Source records:
• • • •

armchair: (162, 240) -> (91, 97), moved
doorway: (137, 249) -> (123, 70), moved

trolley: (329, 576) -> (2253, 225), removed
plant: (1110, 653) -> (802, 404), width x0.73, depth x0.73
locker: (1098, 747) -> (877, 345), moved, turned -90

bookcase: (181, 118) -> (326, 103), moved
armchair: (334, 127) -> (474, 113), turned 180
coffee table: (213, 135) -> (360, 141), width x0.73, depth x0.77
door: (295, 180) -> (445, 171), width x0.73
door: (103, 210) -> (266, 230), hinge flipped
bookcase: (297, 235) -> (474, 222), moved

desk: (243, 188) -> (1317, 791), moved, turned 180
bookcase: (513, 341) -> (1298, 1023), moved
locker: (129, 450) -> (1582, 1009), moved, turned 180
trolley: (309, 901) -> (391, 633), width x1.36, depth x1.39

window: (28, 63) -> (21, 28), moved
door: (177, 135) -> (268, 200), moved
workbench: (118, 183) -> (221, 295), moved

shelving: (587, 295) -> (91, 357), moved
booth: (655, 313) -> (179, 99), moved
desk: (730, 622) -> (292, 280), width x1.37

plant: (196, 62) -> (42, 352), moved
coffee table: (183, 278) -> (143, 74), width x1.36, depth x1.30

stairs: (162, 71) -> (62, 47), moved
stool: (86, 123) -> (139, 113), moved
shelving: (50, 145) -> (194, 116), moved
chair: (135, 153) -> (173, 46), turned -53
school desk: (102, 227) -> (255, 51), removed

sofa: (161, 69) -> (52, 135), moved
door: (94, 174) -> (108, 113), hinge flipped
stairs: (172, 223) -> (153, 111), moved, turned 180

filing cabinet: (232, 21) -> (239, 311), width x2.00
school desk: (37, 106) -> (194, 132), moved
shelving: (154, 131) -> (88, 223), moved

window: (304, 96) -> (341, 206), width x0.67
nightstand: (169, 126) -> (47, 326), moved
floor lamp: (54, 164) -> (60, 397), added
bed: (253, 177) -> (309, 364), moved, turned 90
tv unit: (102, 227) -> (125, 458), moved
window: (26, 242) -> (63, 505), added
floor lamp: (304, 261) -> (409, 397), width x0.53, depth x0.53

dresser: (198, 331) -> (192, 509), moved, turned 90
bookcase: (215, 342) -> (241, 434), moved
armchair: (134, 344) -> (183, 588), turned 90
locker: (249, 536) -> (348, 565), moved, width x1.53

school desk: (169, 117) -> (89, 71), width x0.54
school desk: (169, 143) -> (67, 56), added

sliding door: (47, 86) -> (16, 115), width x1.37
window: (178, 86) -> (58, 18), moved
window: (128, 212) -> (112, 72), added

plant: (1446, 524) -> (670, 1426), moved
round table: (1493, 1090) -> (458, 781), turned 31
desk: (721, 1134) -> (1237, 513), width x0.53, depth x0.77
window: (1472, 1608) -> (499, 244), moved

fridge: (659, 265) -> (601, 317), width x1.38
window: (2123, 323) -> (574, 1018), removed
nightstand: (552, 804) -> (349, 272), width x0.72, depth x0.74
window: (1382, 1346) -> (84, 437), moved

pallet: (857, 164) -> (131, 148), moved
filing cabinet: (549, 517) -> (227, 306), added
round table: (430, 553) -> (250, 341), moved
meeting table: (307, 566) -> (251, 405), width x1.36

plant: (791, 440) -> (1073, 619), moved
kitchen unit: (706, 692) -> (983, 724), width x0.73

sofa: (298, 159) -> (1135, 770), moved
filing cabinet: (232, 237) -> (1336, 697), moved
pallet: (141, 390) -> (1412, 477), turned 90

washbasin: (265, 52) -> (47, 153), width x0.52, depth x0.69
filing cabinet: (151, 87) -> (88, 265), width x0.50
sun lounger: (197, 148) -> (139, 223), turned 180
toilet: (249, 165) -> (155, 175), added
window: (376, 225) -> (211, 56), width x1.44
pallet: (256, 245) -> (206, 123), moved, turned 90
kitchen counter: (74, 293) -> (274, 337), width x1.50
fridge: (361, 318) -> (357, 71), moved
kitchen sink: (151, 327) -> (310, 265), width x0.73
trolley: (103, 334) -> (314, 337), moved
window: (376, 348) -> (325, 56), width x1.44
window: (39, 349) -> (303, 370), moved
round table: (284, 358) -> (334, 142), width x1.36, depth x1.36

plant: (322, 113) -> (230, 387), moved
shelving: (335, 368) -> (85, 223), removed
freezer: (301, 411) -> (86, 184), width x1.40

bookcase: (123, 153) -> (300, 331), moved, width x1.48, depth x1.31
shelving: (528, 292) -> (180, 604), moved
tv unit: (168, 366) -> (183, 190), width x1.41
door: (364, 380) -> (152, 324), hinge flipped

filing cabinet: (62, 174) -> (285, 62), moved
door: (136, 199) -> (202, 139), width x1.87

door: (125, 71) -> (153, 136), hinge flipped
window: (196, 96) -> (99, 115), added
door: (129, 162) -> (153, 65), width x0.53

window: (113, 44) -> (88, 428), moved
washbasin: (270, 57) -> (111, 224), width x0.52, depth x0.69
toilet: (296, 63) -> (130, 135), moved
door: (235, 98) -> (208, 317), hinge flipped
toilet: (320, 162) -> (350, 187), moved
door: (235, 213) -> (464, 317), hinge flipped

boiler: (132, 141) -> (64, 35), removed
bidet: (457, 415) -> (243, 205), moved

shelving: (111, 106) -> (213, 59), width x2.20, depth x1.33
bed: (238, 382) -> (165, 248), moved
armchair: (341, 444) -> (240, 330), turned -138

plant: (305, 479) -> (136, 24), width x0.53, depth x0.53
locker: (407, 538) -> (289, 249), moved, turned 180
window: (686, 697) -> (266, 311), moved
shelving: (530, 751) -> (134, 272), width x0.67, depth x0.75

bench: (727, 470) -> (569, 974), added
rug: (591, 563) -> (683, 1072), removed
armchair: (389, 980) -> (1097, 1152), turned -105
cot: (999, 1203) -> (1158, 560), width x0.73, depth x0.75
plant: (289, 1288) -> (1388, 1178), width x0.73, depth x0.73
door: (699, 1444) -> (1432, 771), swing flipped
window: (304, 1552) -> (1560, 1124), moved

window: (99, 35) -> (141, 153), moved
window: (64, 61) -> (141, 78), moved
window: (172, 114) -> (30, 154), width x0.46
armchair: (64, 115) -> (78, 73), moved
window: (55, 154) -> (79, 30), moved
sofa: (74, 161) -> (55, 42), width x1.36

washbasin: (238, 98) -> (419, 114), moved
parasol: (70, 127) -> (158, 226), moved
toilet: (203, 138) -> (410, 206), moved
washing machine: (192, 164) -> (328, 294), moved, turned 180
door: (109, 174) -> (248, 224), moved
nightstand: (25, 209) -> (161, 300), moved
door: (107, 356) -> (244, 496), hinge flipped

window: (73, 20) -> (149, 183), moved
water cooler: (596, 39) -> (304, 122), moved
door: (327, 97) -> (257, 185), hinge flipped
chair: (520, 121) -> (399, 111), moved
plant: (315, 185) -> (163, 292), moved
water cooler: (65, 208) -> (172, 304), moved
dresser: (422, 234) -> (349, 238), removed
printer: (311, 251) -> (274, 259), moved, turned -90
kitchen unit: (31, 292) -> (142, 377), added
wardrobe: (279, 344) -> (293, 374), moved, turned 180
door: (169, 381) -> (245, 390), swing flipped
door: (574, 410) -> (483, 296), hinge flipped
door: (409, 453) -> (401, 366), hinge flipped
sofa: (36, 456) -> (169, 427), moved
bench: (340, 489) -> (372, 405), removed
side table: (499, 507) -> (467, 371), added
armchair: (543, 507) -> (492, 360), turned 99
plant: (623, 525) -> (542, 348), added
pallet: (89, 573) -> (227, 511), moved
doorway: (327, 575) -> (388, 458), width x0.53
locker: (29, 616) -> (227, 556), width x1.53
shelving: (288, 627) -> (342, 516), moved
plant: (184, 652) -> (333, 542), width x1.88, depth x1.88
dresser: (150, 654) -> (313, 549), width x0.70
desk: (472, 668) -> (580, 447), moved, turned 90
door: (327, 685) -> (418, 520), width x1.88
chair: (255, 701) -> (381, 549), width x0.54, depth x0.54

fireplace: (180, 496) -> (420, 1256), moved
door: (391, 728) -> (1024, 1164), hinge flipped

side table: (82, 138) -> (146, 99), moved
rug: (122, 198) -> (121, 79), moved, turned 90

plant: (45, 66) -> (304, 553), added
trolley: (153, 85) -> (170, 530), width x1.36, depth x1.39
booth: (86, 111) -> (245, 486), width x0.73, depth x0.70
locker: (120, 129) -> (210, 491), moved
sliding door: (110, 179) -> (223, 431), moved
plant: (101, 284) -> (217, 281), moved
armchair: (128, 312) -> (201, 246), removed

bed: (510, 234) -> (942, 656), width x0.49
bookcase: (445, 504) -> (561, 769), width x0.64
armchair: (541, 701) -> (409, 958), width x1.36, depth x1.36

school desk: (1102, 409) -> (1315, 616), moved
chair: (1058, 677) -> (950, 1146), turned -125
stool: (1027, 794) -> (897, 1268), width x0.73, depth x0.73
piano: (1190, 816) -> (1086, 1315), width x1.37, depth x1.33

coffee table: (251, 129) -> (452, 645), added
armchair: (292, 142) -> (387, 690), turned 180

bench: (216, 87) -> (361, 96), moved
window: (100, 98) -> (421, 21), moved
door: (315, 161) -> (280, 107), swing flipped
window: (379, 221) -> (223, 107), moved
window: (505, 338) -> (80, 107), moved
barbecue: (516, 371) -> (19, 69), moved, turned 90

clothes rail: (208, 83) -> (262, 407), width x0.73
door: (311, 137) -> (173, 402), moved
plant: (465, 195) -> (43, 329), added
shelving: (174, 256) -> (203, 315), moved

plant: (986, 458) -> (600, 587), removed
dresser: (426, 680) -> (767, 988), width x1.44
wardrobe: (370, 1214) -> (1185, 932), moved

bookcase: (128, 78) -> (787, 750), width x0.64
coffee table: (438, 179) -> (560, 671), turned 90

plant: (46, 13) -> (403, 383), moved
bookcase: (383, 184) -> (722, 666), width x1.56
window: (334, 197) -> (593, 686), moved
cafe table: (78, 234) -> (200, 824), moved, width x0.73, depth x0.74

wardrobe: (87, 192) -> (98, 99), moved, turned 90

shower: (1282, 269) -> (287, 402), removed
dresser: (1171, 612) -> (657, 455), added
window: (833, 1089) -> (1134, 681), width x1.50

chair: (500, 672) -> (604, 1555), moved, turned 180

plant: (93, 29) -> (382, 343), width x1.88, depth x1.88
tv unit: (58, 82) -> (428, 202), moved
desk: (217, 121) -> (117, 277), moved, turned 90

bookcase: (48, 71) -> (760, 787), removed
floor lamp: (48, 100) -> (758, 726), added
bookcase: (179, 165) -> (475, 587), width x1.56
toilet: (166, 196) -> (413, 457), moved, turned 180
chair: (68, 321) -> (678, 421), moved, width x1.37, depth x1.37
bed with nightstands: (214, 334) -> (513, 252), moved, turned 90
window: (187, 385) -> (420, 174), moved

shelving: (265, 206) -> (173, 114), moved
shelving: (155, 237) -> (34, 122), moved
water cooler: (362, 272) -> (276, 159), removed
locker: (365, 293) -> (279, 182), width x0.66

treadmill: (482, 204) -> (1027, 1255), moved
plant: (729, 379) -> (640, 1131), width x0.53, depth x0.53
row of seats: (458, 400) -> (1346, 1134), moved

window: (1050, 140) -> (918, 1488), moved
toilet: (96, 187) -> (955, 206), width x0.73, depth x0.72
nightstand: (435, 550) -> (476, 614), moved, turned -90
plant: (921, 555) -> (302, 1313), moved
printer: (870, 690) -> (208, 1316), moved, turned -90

• • • •

**GOAL OF THE EXERCISE**
Restate word for word the lines of the data above, starting at the line containing "door: (125, 71) -> (153, 136), hinge flipped" and ending at the line containing "door: (235, 213) -> (464, 317), hinge flipped", both included, and nothing more.

**SOLUTION FOR THIS EXERCISE**
door: (125, 71) -> (153, 136), hinge flipped
window: (196, 96) -> (99, 115), added
door: (129, 162) -> (153, 65), width x0.53

window: (113, 44) -> (88, 428), moved
washbasin: (270, 57) -> (111, 224), width x0.52, depth x0.69
toilet: (296, 63) -> (130, 135), moved
door: (235, 98) -> (208, 317), hinge flipped
toilet: (320, 162) -> (350, 187), moved
door: (235, 213) -> (464, 317), hinge flipped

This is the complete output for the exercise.